> Task goal
Below are some records; copy them word for word and drop the pictures.

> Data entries

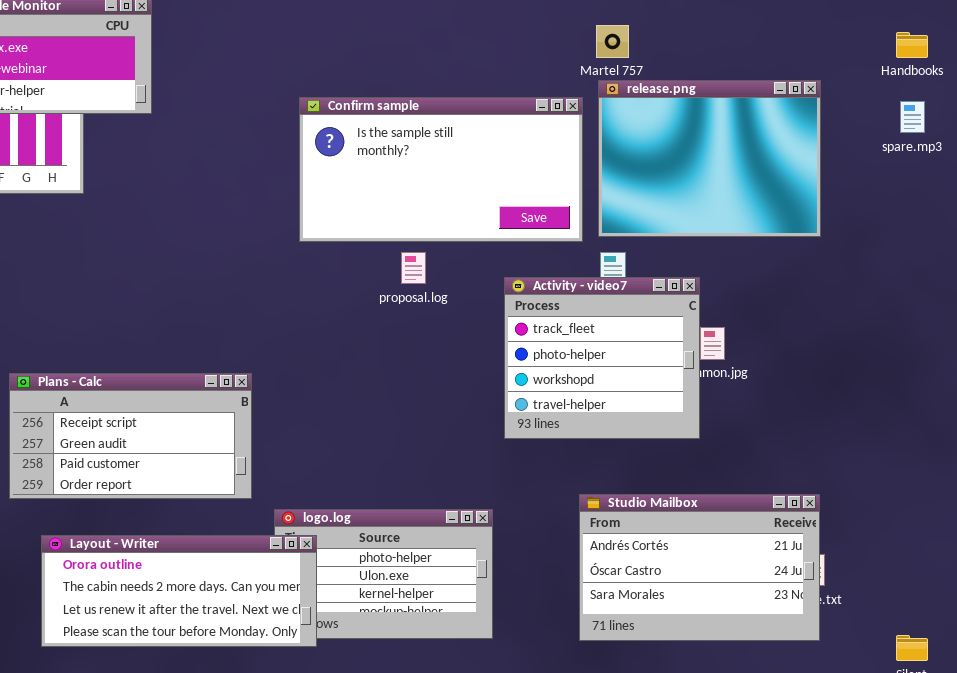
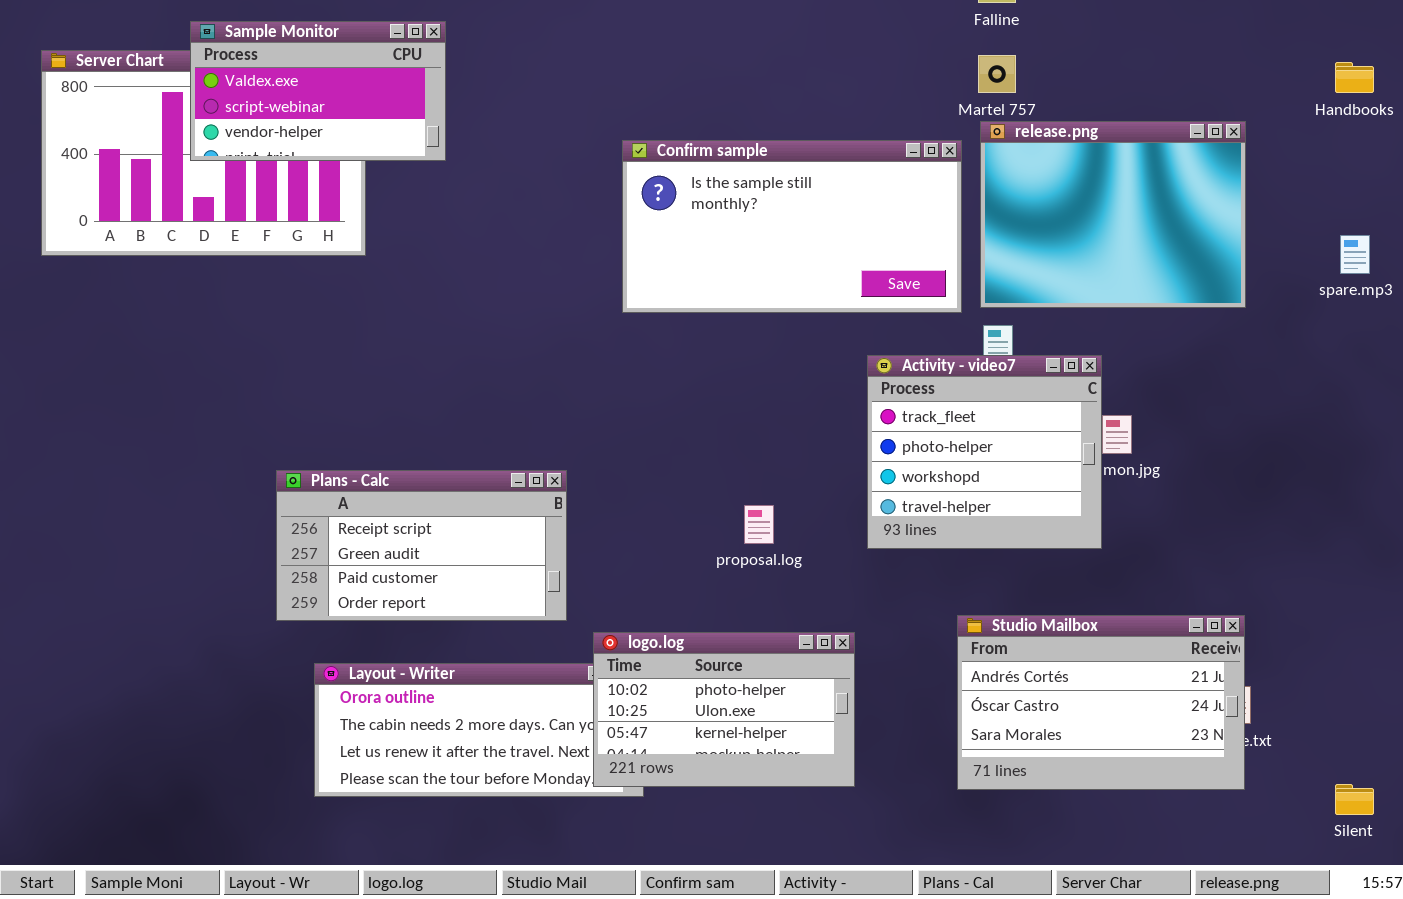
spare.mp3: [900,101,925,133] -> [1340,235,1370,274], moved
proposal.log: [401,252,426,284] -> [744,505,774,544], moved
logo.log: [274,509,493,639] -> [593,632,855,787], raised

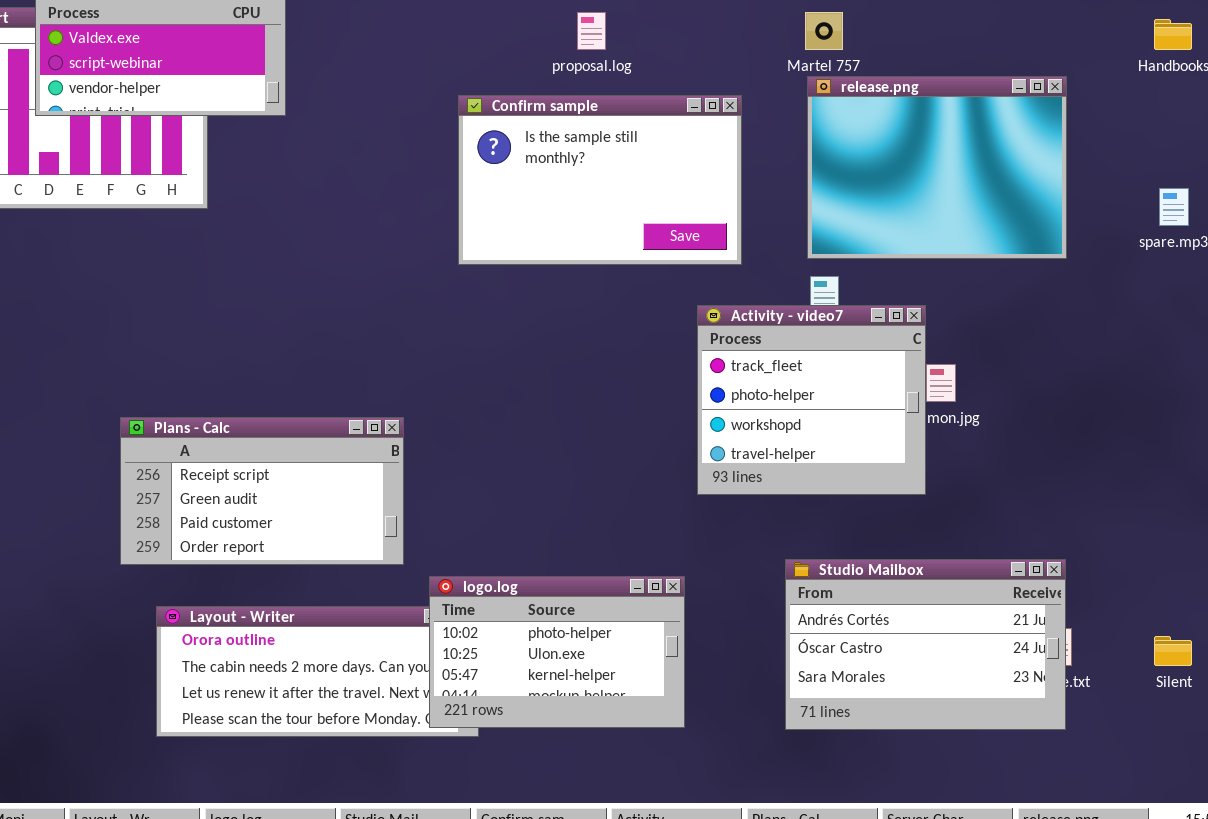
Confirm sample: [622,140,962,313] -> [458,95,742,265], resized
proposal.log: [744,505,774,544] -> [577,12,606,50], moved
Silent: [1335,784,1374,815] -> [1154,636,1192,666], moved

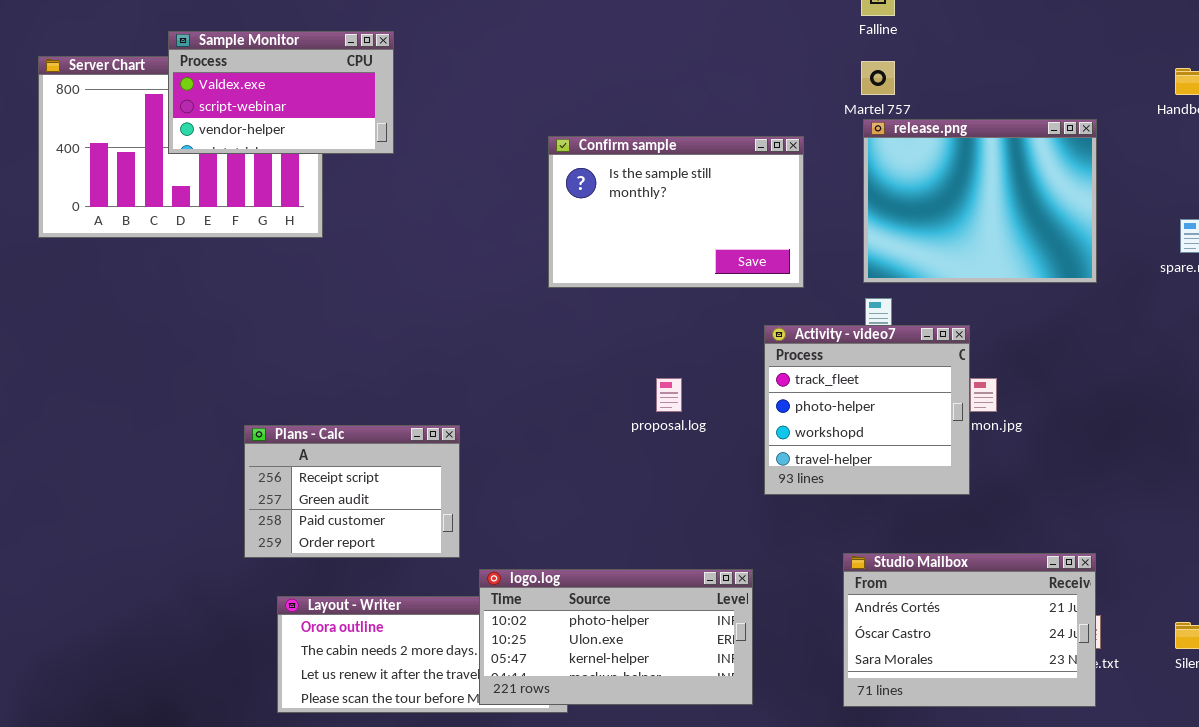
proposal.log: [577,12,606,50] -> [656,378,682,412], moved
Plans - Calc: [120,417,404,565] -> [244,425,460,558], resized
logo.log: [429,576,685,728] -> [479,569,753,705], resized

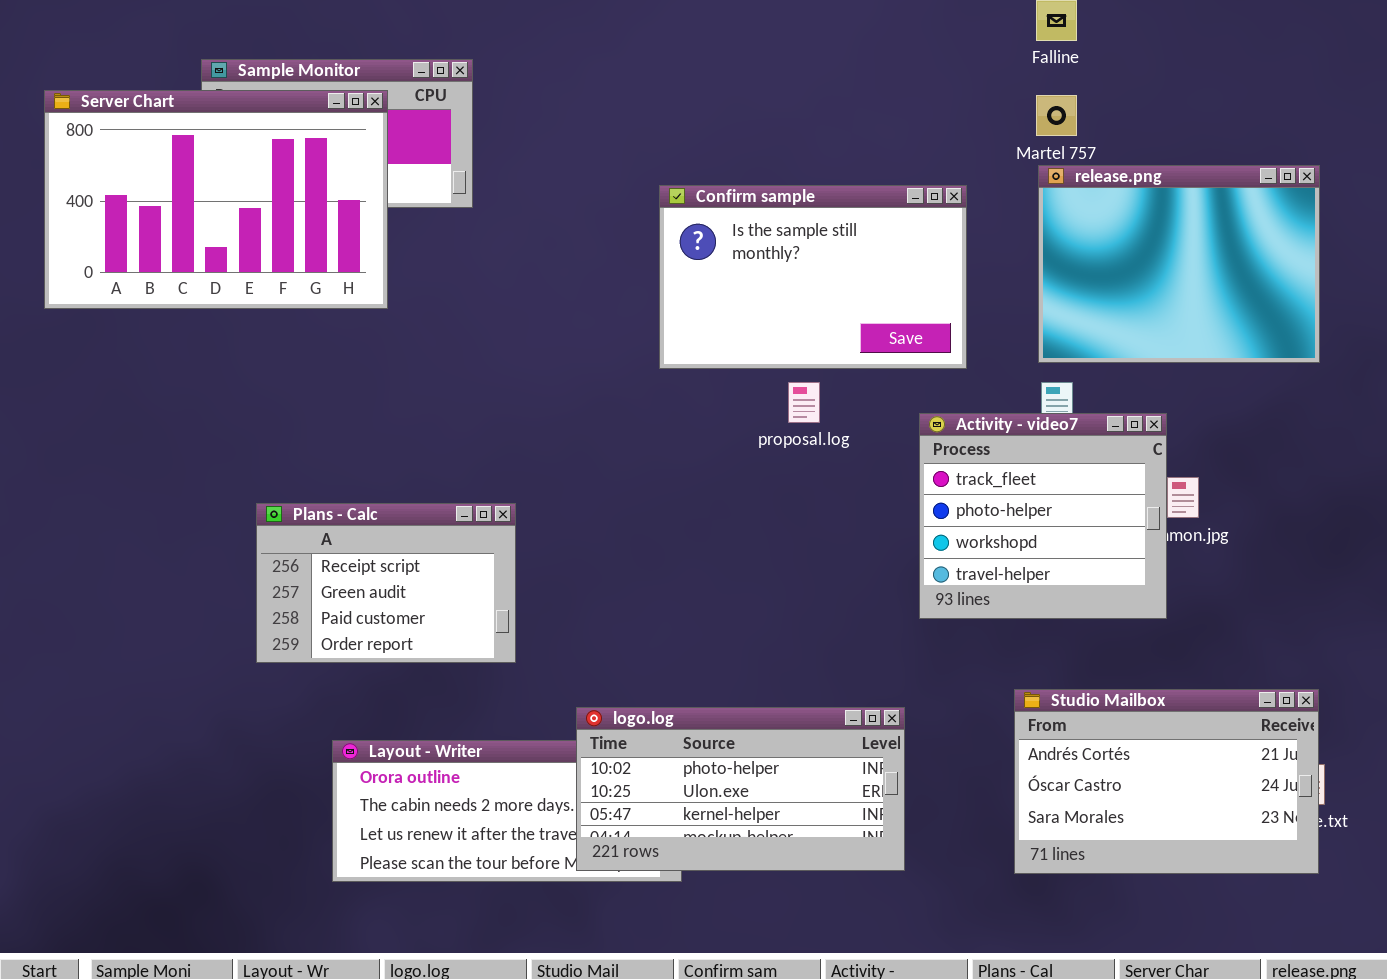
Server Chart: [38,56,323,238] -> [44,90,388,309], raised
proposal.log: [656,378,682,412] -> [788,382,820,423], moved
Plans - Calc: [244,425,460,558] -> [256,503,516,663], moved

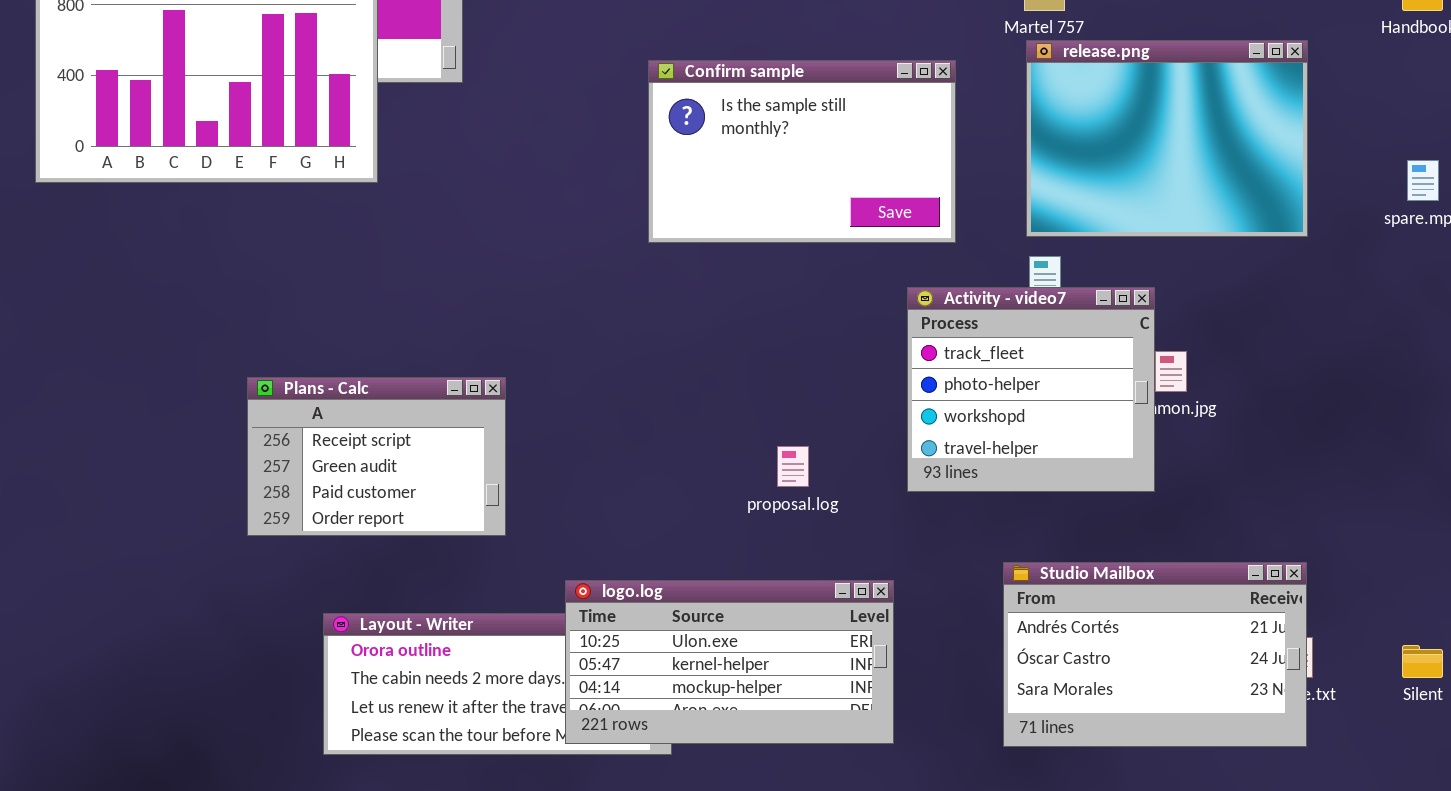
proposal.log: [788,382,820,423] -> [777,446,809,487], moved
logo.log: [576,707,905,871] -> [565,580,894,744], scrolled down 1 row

> Task result
spare.mp3: [900,101,925,133] -> [1340,235,1370,274], moved
proposal.log: [401,252,426,284] -> [744,505,774,544], moved
logo.log: [274,509,493,639] -> [593,632,855,787], raised

Confirm sample: [622,140,962,313] -> [458,95,742,265], resized
proposal.log: [744,505,774,544] -> [577,12,606,50], moved
Silent: [1335,784,1374,815] -> [1154,636,1192,666], moved

proposal.log: [577,12,606,50] -> [656,378,682,412], moved
Plans - Calc: [120,417,404,565] -> [244,425,460,558], resized
logo.log: [429,576,685,728] -> [479,569,753,705], resized

Server Chart: [38,56,323,238] -> [44,90,388,309], raised
proposal.log: [656,378,682,412] -> [788,382,820,423], moved
Plans - Calc: [244,425,460,558] -> [256,503,516,663], moved

proposal.log: [788,382,820,423] -> [777,446,809,487], moved
logo.log: [576,707,905,871] -> [565,580,894,744], scrolled down 1 row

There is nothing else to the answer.